Source data Block Start

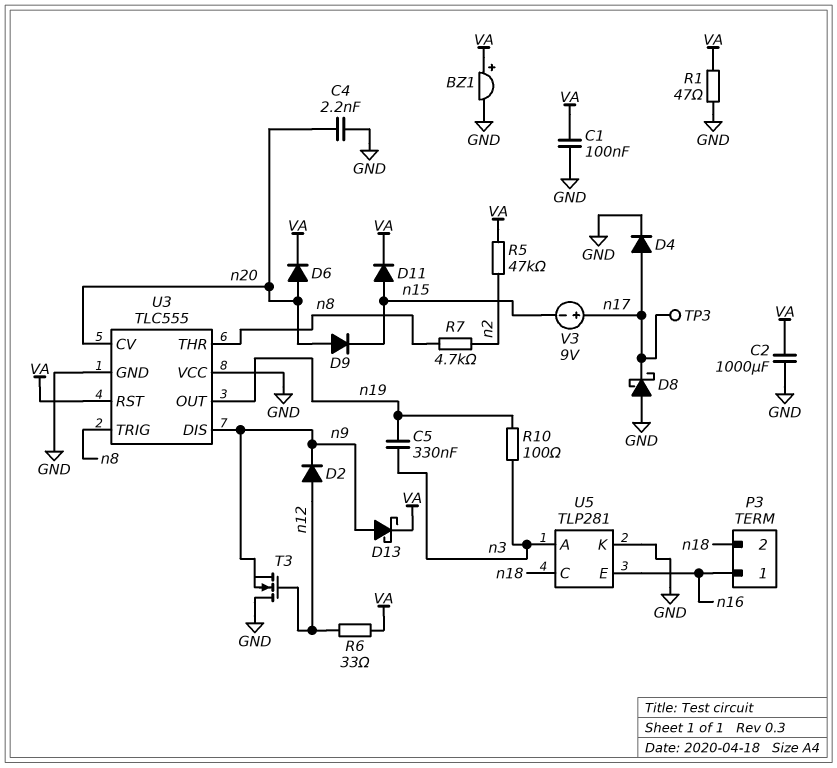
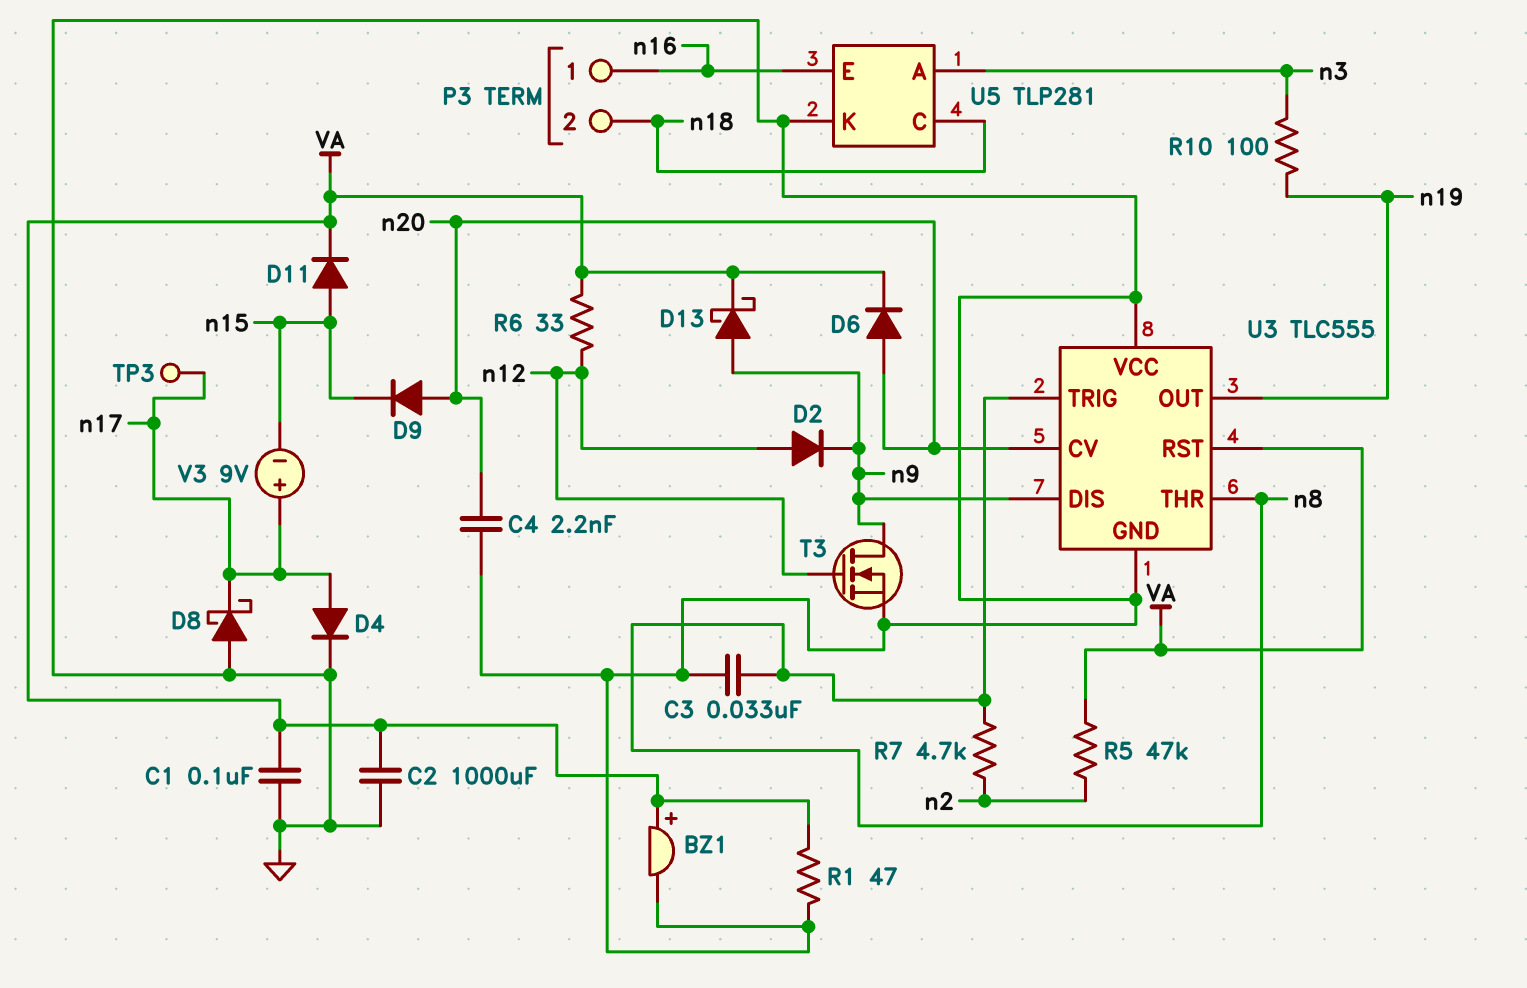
C3: none -> 33nF (GND, n8)
C5: 330nF (n3, n19) -> none
T3: NMOS (G n12, D GND, S n9) -> NMOS (G n12, D n9, S GND)

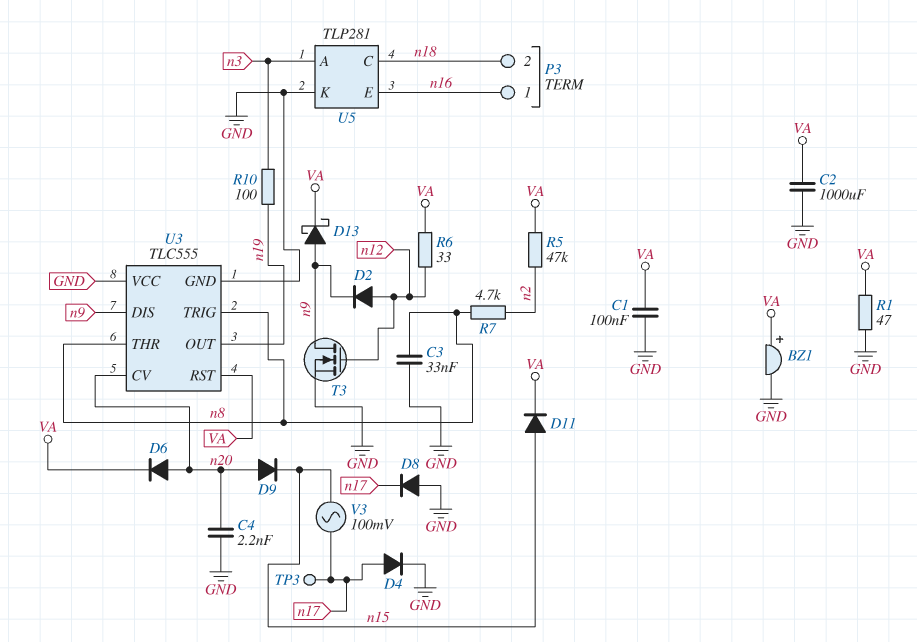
D8: schottky (A GND, K n17) -> diode (A GND, K n17)
V3: 9V (plus n17, minus n15) -> AC 100mV (n15, n17)

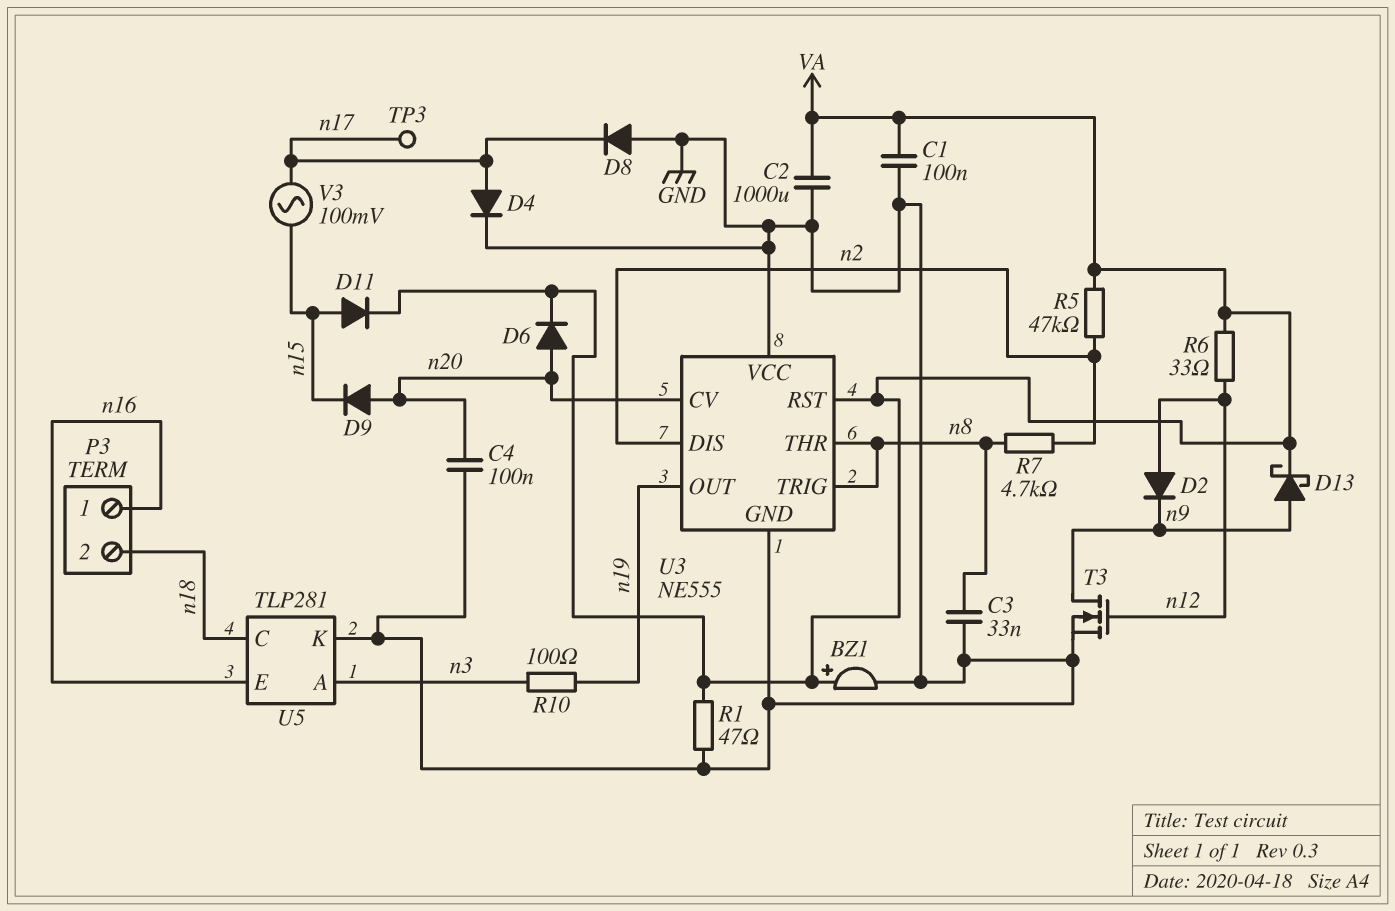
C4: 2.2nF (GND, n20) -> 100nF (GND, n20)
U3: TLC555 -> NE555
U3 pin DIS: n9 -> n2

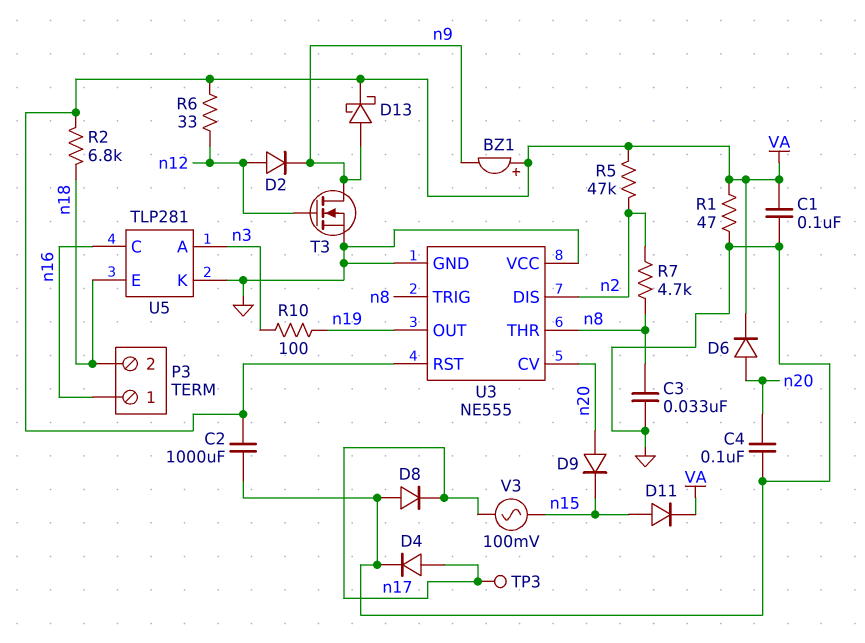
BZ1: buzzer (plus VA, minus GND) -> buzzer (plus VA, minus n9)
R2: none -> 6.8k (VA, n18)
U5 pin C: n18 -> n16
U5 pin E: n16 -> n18

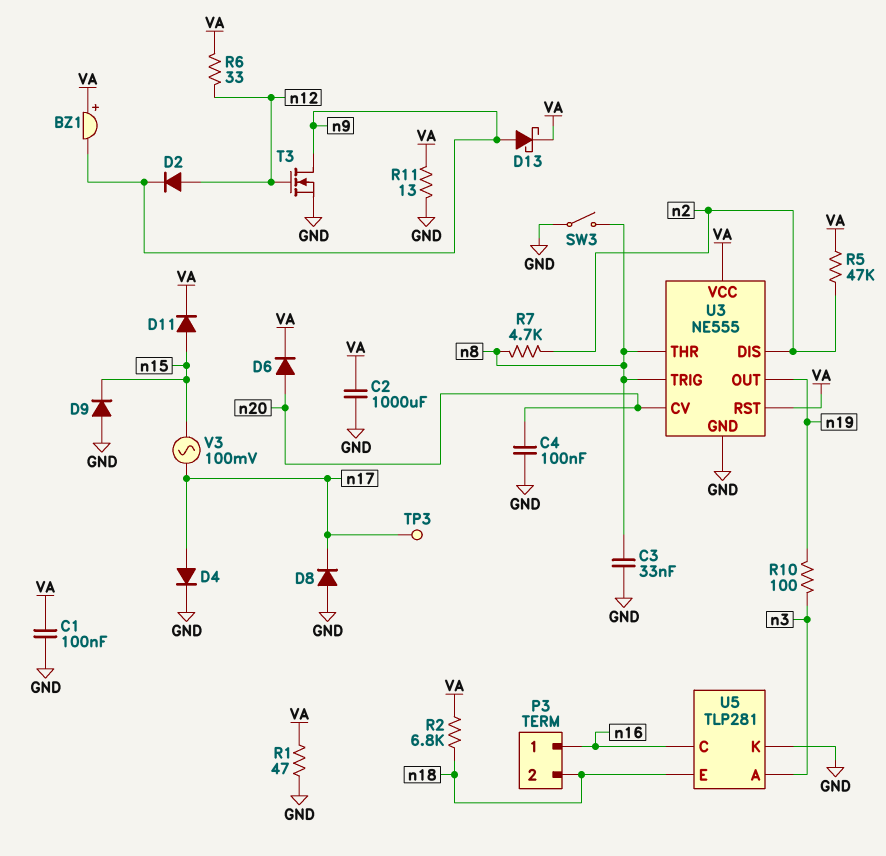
D9: diode (A n20, K n15) -> diode (A GND, K n15)
R11: none -> 13 (GND, VA)
SW3: none -> switch (GND, n8)
U3 pin VCC: GND -> VA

Source data Block End

▸ How to complete this task
Exactly how many lines of the data include the word "diode"? Reply with that number only.

▸ Response area
2